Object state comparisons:
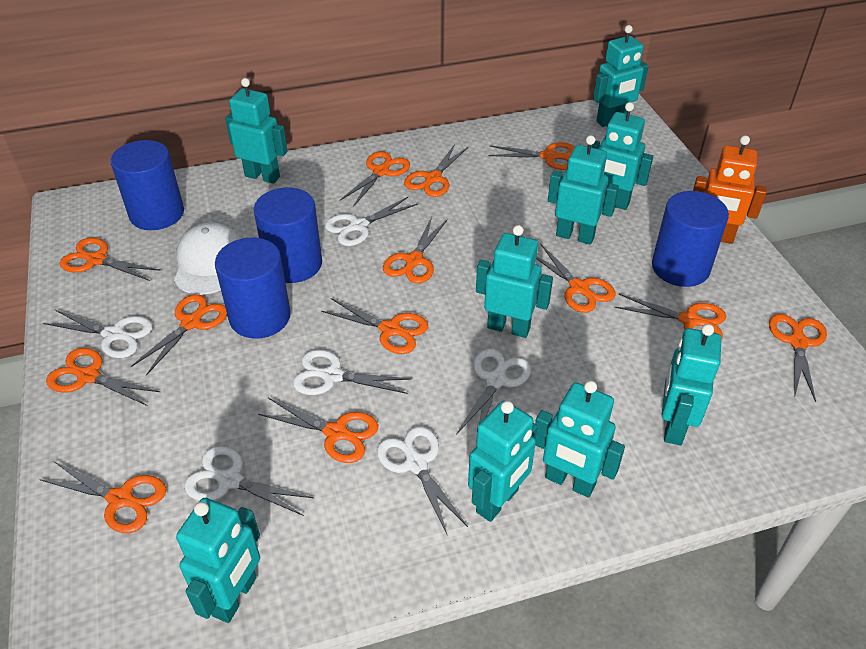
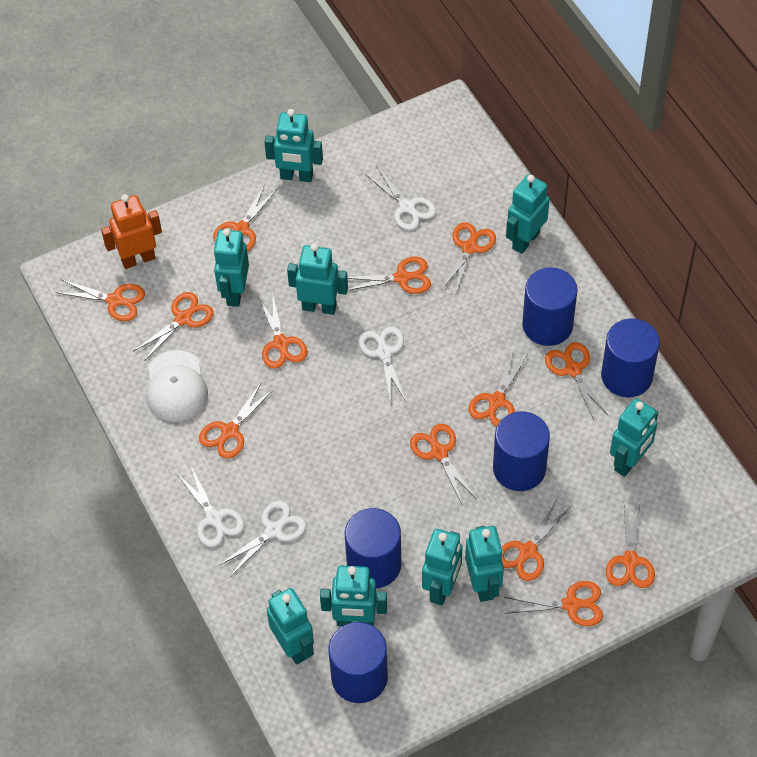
blue cylinder: 4 -> 5
white scissors: 6 -> 4

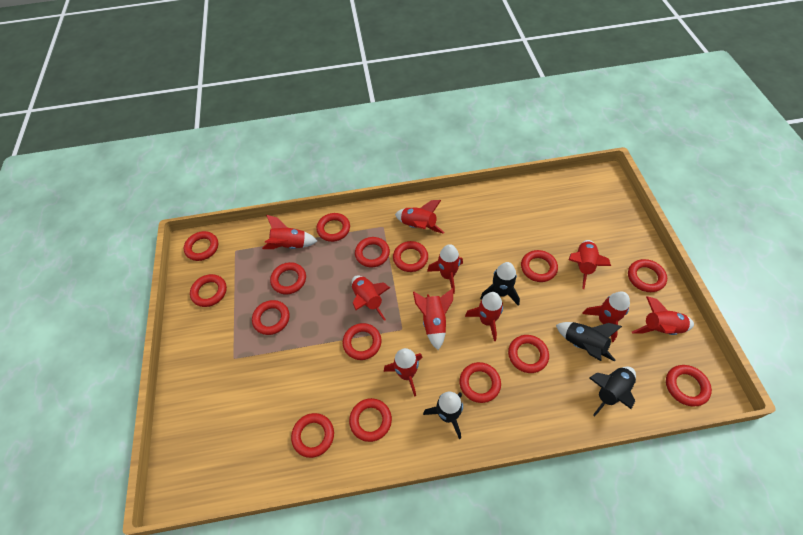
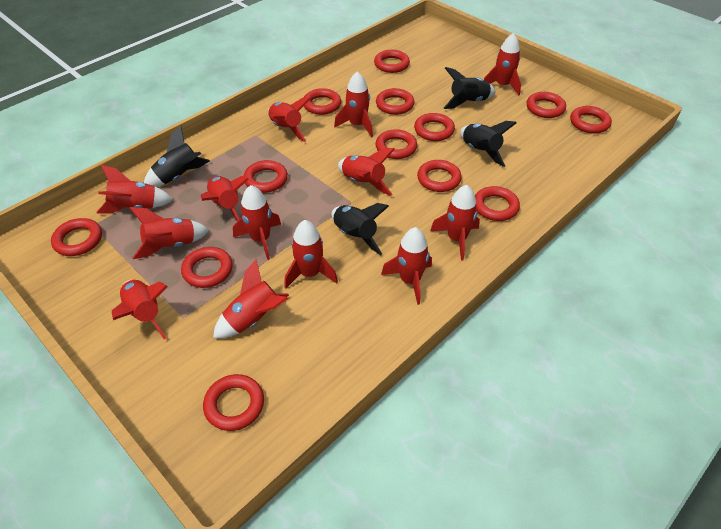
red ring: 15 -> 13
red rocket: 10 -> 13

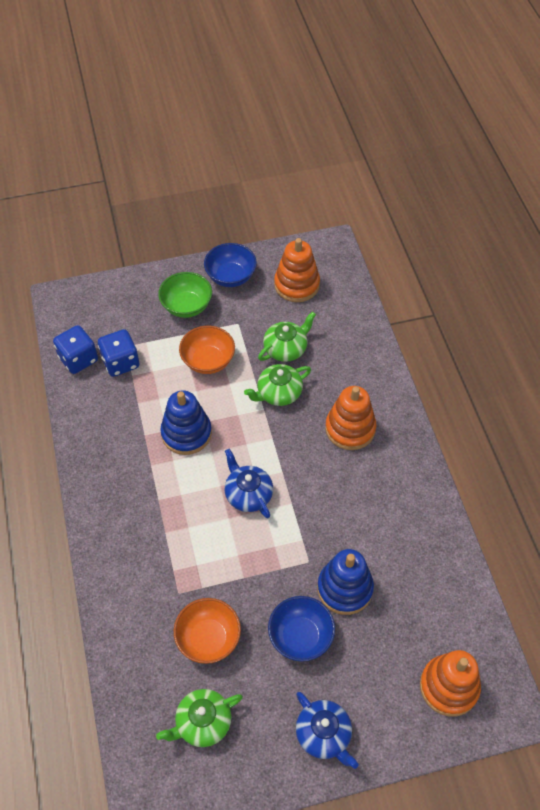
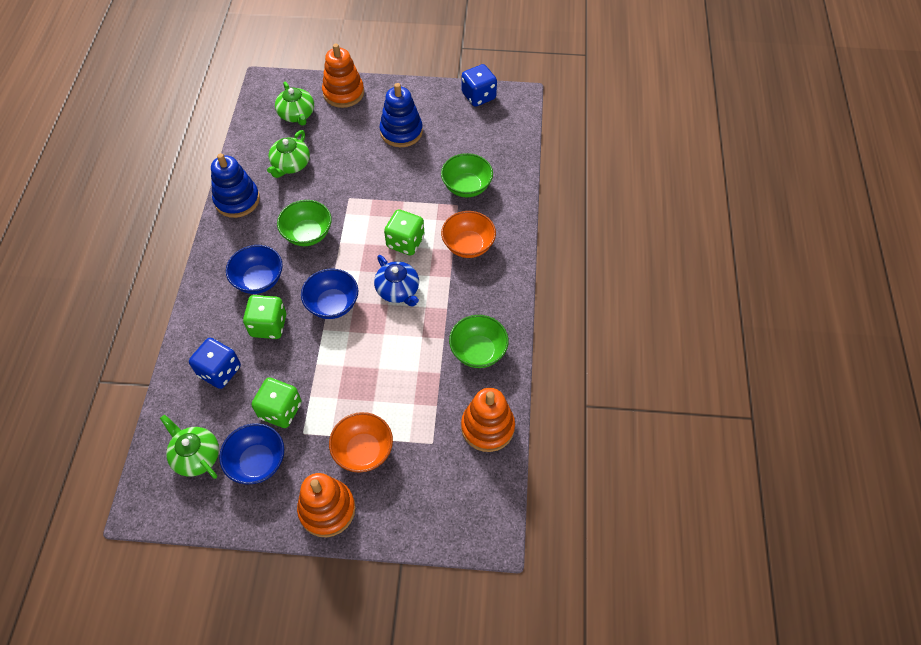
blue bowl: 2 -> 3
blue teapot: 2 -> 1
green bowl: 1 -> 3
green dice: 0 -> 3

## Directions
Restate each entry word for word. Omit every picture.

## Answer box
blue cylinder: 4 -> 5
white scissors: 6 -> 4

red ring: 15 -> 13
red rocket: 10 -> 13

blue bowl: 2 -> 3
blue teapot: 2 -> 1
green bowl: 1 -> 3
green dice: 0 -> 3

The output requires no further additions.